**Task statement**
Print the lines that run from the line with "D1: diode US1M (A N20, K N16) -> none" to the line with "D3: zener 3.3V", keeping both end lines, exactly as they appear in the entries below, and nothing else.

**Supplied entries**
^^^^^^^^^^^^^^^^

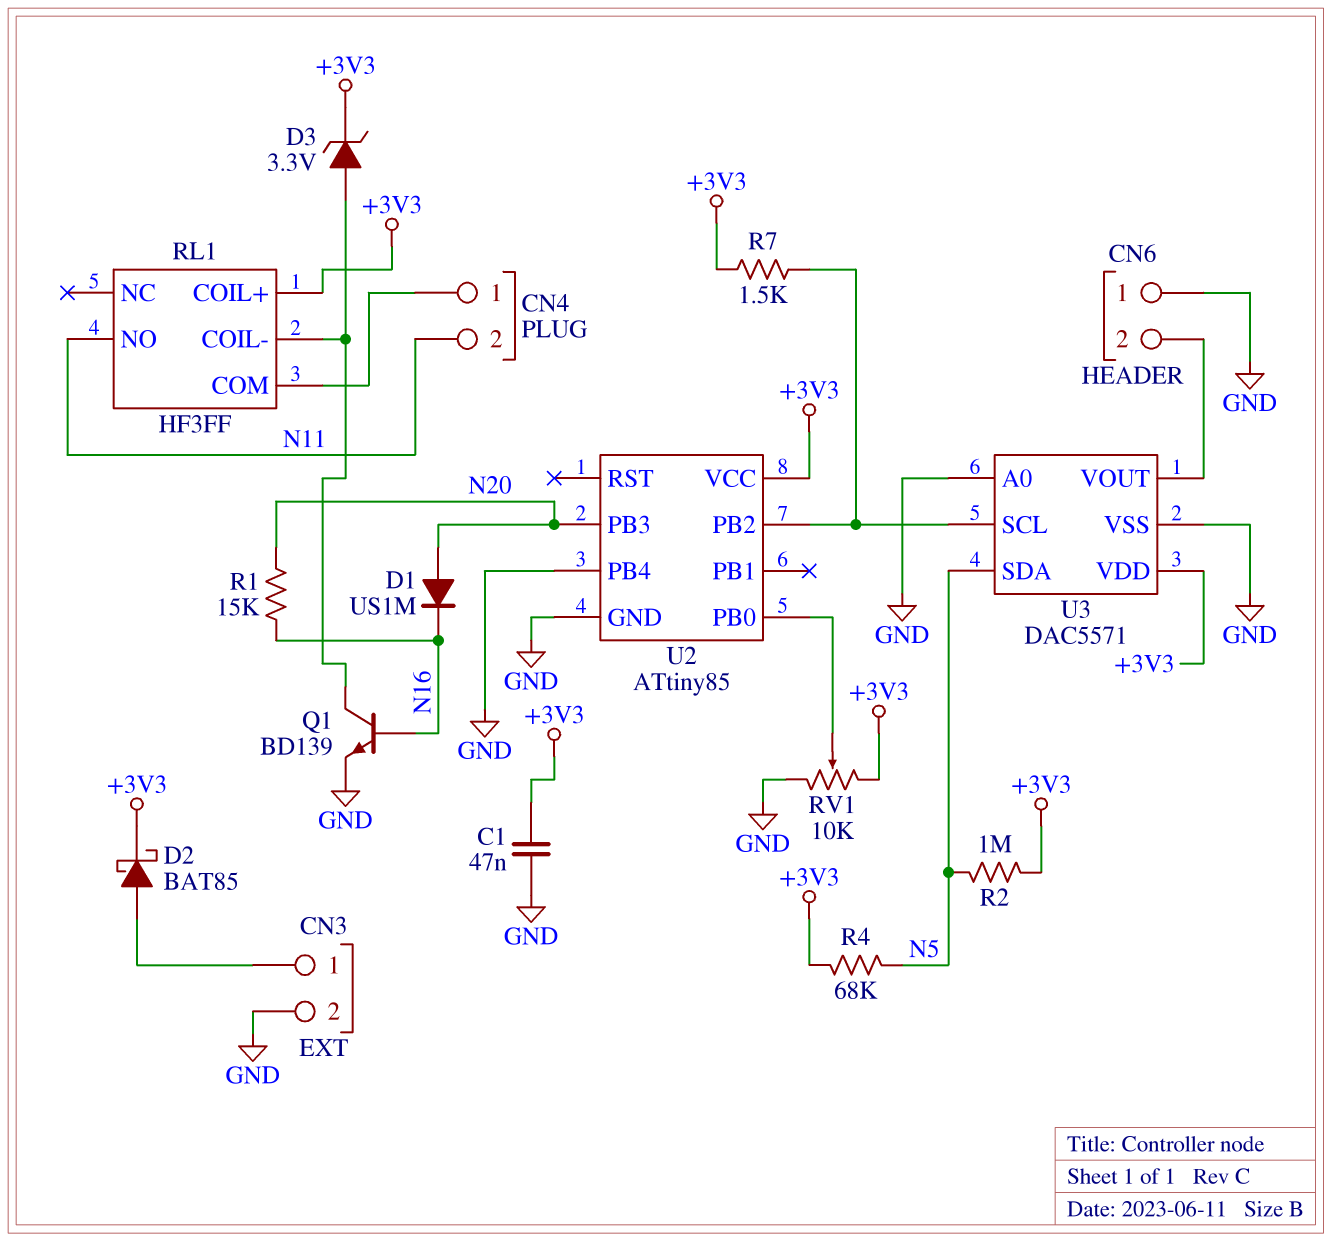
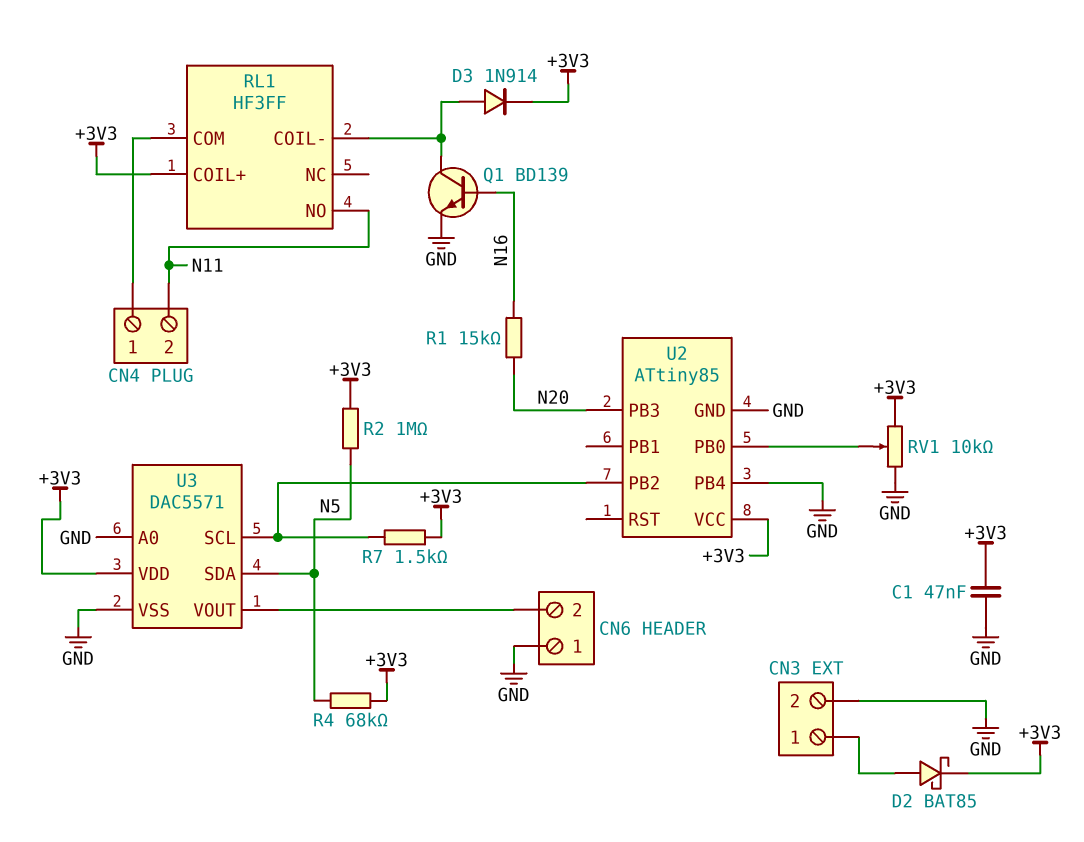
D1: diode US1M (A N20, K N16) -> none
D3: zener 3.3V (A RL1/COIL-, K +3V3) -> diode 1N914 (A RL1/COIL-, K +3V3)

^^^^^^^^^^^^^^^^

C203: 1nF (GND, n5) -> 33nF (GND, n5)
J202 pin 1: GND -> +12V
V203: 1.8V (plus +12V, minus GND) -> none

^^^^^^^^^^^^^^^^

**Your response**
D1: diode US1M (A N20, K N16) -> none
D3: zener 3.3V (A RL1/COIL-, K +3V3) -> diode 1N914 (A RL1/COIL-, K +3V3)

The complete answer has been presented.